#### What to produce
Pull out every line of the items below that contains the string "kern". Case counts, so match uppercase and lowercase letters precisely.

Data records:
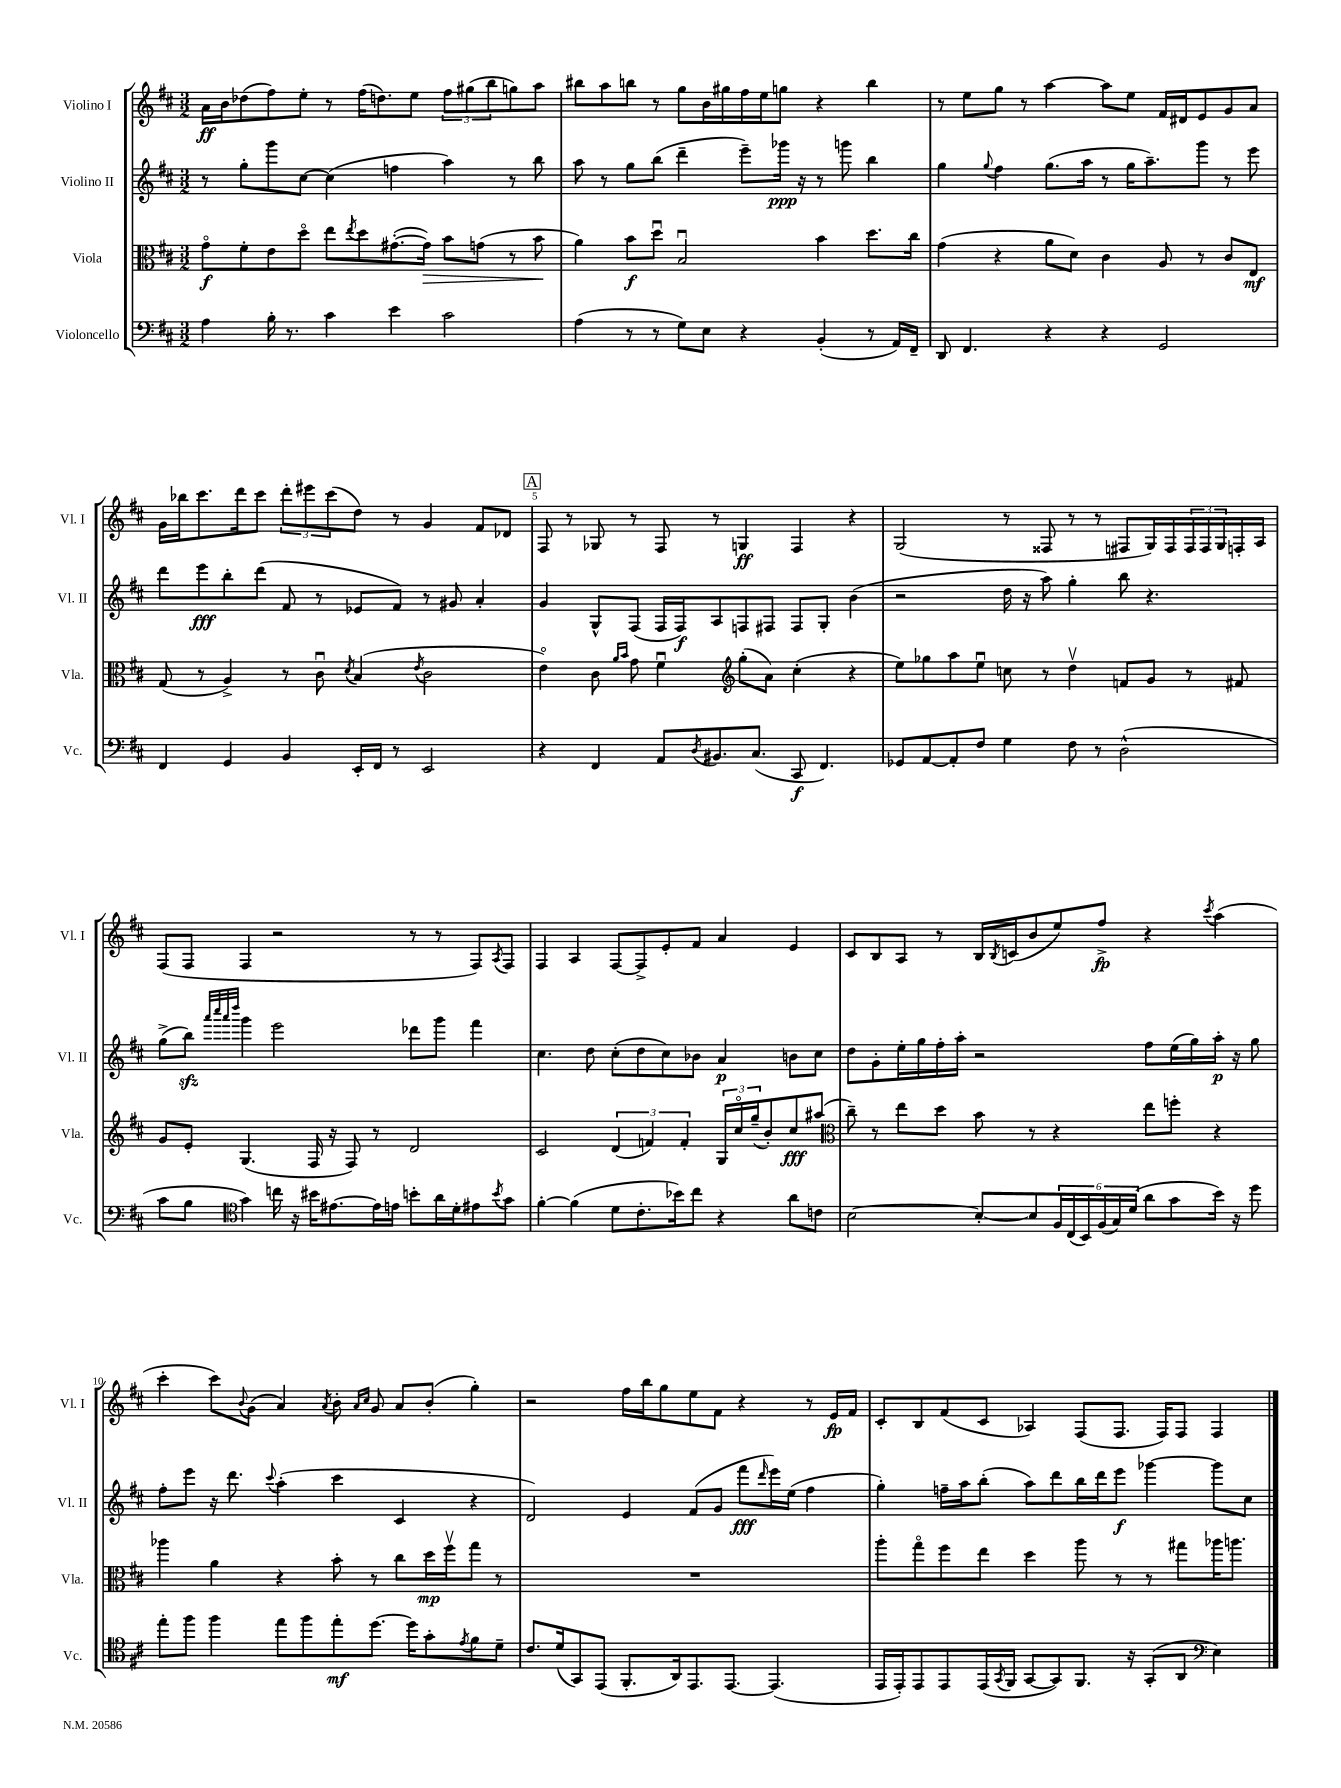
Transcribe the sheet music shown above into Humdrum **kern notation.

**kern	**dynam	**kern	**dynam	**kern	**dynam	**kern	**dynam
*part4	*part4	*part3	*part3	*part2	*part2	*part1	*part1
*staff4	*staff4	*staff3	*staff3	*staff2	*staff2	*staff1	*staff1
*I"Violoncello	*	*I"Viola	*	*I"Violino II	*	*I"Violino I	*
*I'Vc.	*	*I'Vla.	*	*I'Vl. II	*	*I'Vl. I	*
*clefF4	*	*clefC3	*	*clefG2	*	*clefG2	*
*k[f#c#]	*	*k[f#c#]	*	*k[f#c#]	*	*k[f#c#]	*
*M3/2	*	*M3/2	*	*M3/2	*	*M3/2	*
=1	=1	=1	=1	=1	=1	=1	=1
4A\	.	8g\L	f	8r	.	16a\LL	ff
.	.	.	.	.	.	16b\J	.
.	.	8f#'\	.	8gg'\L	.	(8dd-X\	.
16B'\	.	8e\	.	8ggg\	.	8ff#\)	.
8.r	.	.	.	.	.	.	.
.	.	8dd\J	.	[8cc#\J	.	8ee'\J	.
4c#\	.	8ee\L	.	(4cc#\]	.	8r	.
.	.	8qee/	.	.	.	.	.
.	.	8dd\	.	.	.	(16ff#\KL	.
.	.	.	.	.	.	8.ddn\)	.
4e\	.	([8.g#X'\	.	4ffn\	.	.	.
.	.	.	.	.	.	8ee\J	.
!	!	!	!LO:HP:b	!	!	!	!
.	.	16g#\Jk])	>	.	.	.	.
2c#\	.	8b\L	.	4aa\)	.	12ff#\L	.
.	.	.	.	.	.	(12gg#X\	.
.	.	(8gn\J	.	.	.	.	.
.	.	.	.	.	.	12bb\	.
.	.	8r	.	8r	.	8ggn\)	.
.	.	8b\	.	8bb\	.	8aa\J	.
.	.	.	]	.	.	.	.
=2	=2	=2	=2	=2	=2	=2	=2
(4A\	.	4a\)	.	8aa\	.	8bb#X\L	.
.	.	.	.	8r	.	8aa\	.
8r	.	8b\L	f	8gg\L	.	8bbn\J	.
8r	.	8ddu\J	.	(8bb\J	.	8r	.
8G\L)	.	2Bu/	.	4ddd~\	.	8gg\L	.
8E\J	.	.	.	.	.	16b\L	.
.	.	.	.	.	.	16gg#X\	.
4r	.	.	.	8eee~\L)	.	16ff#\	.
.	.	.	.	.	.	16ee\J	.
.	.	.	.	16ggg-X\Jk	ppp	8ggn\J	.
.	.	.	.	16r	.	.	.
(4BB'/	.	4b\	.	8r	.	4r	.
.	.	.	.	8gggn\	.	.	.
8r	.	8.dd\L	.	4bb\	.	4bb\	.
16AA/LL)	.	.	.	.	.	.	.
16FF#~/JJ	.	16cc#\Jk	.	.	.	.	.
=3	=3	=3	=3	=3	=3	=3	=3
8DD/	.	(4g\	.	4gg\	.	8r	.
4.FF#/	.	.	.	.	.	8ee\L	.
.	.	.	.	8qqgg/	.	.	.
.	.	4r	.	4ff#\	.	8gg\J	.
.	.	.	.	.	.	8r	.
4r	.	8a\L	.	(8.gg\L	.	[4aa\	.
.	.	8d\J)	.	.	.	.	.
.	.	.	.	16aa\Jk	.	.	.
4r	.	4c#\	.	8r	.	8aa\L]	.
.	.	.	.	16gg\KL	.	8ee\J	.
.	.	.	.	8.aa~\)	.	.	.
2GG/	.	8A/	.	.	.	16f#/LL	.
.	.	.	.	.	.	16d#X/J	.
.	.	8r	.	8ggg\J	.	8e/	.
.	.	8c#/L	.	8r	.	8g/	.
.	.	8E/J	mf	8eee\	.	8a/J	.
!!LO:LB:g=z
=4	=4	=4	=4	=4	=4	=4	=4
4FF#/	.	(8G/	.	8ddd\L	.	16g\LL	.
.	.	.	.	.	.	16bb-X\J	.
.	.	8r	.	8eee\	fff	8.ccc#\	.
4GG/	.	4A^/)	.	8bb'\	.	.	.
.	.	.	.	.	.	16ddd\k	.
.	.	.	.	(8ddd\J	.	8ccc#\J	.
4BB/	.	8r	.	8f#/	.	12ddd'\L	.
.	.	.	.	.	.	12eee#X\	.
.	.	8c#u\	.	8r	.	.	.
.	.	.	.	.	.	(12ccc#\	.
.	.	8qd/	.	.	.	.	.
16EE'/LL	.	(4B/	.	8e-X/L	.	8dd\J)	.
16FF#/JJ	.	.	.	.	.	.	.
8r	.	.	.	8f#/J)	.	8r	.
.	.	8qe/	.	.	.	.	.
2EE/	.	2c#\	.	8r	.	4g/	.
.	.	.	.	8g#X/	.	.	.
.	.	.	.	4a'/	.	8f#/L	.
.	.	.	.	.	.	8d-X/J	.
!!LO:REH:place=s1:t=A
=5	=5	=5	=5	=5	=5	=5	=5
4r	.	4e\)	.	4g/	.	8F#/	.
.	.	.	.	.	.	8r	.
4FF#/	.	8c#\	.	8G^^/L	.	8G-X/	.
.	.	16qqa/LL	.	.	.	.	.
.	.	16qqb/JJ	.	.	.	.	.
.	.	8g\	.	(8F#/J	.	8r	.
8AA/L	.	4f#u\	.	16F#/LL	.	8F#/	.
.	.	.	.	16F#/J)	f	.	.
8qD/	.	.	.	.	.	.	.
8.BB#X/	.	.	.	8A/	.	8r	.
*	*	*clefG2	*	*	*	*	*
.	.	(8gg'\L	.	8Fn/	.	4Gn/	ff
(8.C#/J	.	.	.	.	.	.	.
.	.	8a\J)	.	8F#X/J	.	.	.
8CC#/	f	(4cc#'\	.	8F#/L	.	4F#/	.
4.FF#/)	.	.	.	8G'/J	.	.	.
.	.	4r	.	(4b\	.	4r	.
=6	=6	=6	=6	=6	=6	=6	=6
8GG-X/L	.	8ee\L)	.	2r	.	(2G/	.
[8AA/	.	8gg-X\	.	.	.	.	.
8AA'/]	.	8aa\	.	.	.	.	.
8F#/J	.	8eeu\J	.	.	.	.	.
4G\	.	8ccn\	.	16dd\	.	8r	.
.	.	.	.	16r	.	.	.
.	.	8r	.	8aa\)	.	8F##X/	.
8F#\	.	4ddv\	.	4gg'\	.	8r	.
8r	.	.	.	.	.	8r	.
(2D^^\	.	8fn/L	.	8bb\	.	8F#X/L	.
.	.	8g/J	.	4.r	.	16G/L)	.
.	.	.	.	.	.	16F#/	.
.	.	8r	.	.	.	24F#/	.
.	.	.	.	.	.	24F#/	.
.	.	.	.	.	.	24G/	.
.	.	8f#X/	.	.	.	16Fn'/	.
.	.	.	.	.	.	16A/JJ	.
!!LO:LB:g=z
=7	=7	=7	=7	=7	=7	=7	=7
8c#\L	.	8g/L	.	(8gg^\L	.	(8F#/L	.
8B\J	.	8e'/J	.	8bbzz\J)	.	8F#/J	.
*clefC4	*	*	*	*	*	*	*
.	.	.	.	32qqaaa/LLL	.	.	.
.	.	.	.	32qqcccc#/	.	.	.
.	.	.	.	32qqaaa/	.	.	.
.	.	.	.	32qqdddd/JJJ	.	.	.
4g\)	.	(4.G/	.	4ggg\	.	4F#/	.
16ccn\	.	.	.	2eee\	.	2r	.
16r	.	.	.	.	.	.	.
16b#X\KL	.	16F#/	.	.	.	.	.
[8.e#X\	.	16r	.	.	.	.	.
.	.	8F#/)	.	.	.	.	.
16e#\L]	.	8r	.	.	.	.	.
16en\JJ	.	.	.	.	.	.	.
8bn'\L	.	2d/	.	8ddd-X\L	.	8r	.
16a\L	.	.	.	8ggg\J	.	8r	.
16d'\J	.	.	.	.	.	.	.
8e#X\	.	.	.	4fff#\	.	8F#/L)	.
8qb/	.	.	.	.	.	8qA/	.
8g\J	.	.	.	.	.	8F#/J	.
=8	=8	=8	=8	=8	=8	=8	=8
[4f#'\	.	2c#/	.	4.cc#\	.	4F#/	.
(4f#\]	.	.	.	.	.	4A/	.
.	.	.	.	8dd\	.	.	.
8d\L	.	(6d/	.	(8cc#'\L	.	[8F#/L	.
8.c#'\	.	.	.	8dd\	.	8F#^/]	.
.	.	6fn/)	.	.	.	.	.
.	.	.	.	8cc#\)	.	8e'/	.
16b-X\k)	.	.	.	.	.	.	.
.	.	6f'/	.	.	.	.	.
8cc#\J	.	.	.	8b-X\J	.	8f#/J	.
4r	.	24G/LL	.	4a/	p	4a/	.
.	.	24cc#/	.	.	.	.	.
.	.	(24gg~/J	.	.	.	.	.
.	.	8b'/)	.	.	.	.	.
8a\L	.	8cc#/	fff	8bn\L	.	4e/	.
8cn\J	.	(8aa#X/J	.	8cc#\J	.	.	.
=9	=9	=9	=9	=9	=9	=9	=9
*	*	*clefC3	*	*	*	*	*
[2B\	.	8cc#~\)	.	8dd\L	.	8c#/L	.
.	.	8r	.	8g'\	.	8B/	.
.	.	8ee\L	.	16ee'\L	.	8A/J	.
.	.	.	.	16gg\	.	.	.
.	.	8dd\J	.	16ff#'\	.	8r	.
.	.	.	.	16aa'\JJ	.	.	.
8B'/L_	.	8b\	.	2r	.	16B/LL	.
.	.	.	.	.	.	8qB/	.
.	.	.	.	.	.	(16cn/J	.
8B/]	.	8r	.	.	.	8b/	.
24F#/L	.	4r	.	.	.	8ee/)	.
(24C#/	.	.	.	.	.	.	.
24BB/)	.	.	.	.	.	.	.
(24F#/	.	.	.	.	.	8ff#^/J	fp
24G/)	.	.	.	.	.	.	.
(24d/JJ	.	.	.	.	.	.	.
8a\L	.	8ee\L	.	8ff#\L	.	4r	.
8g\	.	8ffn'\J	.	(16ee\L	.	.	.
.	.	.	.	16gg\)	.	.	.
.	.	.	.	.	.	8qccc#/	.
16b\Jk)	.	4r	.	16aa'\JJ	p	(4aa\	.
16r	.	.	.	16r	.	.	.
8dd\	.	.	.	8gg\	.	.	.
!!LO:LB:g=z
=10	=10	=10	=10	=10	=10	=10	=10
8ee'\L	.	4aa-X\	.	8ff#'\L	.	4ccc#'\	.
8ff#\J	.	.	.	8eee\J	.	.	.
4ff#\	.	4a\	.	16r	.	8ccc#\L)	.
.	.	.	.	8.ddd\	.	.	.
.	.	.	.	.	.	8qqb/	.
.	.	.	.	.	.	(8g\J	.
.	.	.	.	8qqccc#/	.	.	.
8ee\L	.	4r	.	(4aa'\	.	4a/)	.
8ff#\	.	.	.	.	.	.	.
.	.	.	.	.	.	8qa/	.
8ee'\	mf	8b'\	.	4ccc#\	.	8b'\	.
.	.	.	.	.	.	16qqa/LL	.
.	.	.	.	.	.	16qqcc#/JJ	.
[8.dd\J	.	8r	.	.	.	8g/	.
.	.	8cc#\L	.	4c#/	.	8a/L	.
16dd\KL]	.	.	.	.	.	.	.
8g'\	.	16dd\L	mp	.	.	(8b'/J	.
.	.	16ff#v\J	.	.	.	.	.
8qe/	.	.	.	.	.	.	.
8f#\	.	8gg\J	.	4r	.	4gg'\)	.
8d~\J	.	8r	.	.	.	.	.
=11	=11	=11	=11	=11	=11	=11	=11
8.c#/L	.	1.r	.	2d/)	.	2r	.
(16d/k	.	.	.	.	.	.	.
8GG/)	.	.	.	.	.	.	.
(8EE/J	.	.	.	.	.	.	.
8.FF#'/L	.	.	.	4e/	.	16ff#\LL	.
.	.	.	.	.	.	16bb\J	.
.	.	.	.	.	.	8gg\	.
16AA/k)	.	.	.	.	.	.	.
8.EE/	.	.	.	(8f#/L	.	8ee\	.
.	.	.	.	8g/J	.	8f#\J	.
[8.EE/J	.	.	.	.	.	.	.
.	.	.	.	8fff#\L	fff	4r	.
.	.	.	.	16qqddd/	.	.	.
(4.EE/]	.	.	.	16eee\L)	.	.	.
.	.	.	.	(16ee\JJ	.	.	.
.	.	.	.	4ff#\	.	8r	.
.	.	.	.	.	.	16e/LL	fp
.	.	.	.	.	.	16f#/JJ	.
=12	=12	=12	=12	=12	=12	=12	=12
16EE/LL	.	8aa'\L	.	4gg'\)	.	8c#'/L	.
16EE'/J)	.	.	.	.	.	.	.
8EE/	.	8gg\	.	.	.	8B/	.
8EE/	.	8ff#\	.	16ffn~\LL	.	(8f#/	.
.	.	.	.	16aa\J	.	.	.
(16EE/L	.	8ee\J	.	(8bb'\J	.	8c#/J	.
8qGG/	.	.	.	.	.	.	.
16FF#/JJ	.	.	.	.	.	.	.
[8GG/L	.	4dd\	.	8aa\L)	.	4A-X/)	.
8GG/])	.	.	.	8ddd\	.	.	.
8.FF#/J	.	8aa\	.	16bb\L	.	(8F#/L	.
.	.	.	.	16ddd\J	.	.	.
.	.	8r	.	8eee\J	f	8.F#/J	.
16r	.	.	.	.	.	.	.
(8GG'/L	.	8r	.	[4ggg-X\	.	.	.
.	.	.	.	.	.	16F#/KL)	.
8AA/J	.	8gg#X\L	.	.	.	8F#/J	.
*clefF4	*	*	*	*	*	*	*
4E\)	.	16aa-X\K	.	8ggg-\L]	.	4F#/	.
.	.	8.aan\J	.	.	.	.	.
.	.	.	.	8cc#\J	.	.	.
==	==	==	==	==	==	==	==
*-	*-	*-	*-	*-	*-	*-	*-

#### Solution to this problem
Transcribe the sheet music shown above into Humdrum **kern notation.
**kern	**dynam	**kern	**dynam	**kern	**dynam	**kern	**dynam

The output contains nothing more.